_Work to complete:_ Read the records below and report each line in which "plate" occurs.

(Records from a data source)
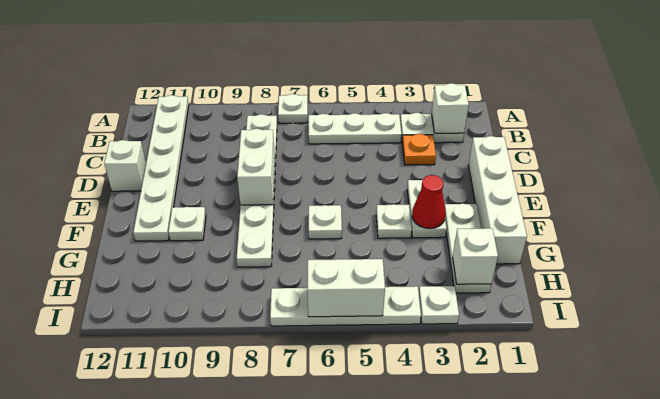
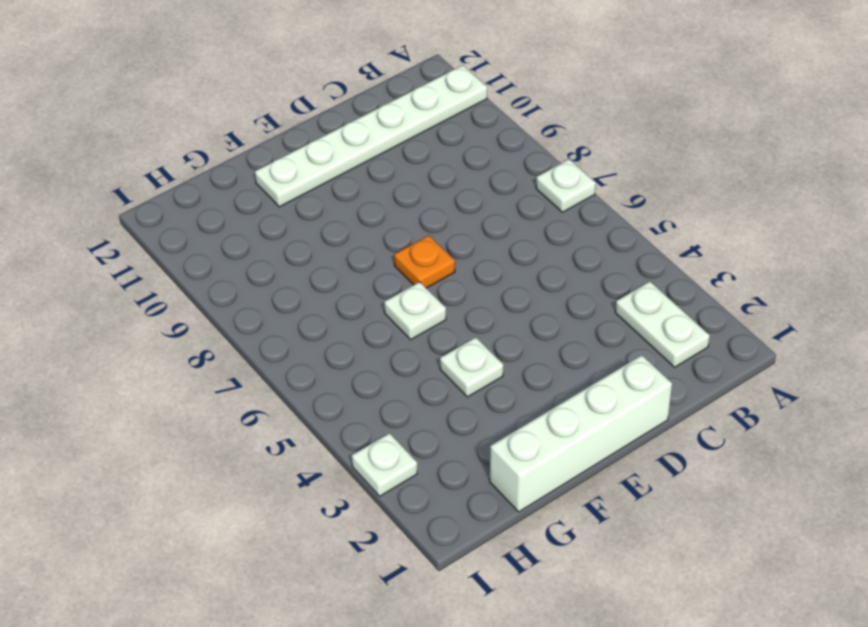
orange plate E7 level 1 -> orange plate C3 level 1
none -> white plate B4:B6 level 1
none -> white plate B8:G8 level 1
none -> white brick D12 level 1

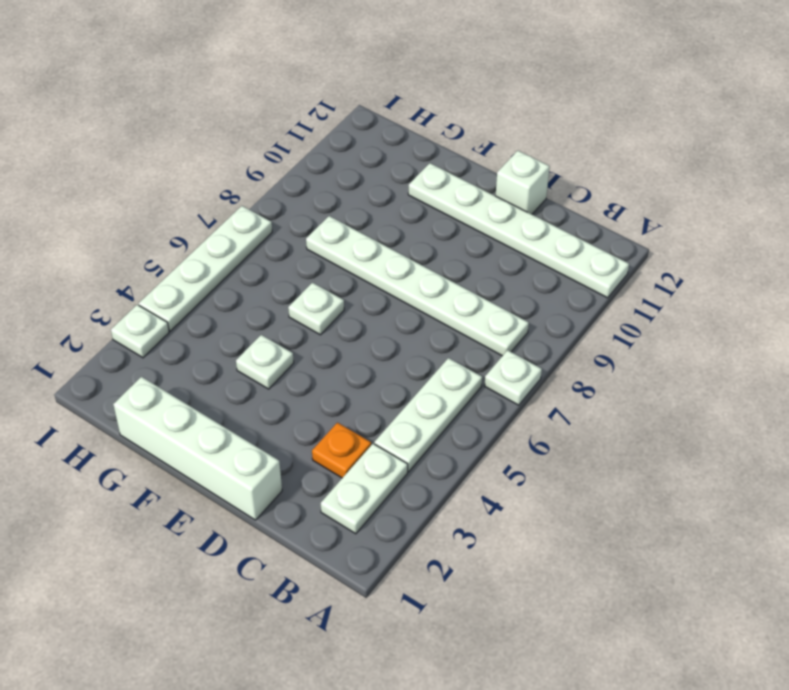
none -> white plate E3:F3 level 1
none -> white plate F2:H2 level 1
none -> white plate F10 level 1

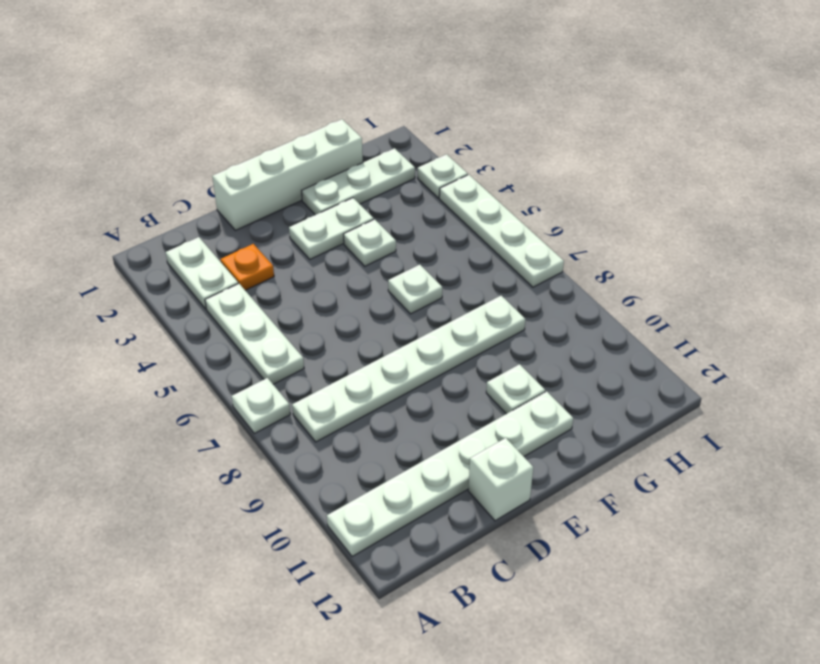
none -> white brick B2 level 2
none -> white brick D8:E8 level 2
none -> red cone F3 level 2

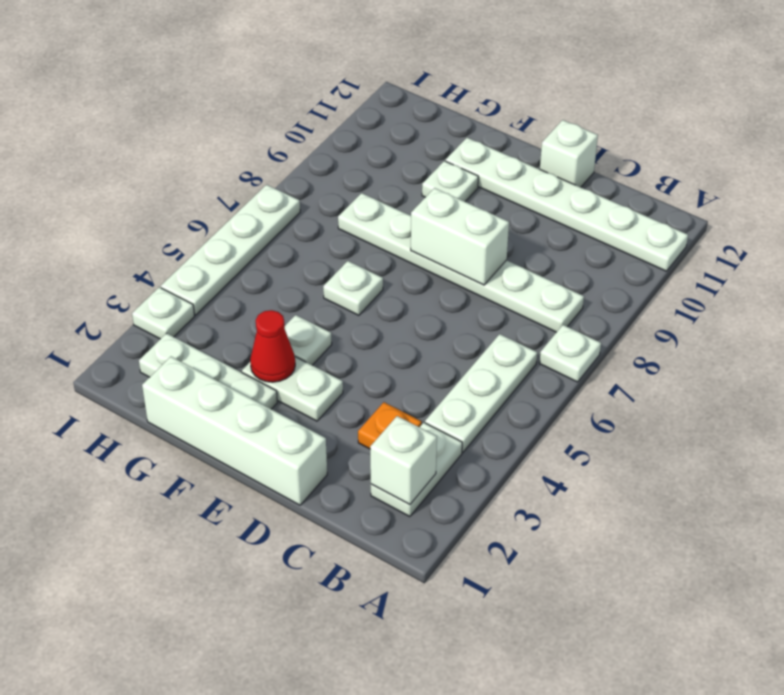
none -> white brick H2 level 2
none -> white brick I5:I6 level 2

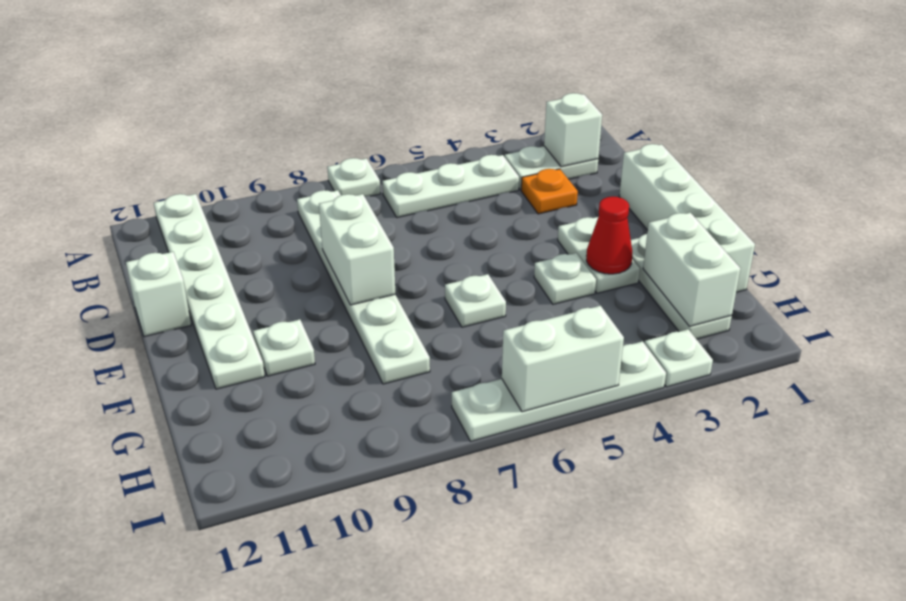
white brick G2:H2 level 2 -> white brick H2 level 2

---

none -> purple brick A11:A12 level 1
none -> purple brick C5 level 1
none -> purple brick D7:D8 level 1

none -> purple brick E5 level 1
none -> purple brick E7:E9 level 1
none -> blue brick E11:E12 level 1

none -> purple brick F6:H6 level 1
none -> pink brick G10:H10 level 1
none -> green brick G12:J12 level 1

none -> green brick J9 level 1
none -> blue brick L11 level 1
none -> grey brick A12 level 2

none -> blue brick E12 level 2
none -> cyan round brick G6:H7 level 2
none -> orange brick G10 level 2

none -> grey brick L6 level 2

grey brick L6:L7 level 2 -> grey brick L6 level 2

_Response for this exercise:_
orange plate E7 level 1 -> orange plate C3 level 1
none -> white plate B4:B6 level 1
none -> white plate B8:G8 level 1
none -> white plate E3:F3 level 1
none -> white plate F2:H2 level 1
none -> white plate F10 level 1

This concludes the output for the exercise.